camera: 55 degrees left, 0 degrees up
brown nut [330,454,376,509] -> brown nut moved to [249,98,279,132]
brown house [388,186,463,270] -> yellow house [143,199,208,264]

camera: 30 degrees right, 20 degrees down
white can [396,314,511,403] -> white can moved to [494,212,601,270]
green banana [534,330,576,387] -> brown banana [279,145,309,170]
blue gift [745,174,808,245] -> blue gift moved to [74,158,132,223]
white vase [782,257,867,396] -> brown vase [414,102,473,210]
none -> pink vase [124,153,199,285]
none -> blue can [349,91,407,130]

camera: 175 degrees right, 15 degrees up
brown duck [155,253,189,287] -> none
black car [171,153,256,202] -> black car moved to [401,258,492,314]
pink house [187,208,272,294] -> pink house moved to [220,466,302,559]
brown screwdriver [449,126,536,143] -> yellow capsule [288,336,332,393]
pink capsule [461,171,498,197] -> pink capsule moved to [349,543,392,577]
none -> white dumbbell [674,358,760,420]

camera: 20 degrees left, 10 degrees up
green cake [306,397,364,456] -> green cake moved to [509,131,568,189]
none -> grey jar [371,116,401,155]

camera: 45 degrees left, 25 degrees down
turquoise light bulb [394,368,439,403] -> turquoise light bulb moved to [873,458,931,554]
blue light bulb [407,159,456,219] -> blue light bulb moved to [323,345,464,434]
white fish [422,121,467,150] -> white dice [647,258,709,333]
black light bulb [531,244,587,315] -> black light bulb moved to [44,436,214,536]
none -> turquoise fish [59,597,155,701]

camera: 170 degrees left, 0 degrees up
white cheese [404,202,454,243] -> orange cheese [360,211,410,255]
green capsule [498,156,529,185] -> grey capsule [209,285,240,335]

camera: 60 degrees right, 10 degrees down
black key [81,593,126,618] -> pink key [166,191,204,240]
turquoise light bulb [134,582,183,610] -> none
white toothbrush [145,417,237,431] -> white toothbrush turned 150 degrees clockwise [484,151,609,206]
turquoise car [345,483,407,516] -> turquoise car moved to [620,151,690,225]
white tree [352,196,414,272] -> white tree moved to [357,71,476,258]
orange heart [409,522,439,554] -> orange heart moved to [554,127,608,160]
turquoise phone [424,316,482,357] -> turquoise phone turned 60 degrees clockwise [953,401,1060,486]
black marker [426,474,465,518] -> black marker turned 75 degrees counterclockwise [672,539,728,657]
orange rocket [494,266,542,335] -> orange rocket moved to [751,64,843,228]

=-=-=

→ **WORK REQUIRED**: Your output should be the lines from the one with "black key [81,593,126,618]" through the last line of the entries above, copied exactly and nothing more.

→ **WRITTEN SOLUTION**:
black key [81,593,126,618] -> pink key [166,191,204,240]
turquoise light bulb [134,582,183,610] -> none
white toothbrush [145,417,237,431] -> white toothbrush turned 150 degrees clockwise [484,151,609,206]
turquoise car [345,483,407,516] -> turquoise car moved to [620,151,690,225]
white tree [352,196,414,272] -> white tree moved to [357,71,476,258]
orange heart [409,522,439,554] -> orange heart moved to [554,127,608,160]
turquoise phone [424,316,482,357] -> turquoise phone turned 60 degrees clockwise [953,401,1060,486]
black marker [426,474,465,518] -> black marker turned 75 degrees counterclockwise [672,539,728,657]
orange rocket [494,266,542,335] -> orange rocket moved to [751,64,843,228]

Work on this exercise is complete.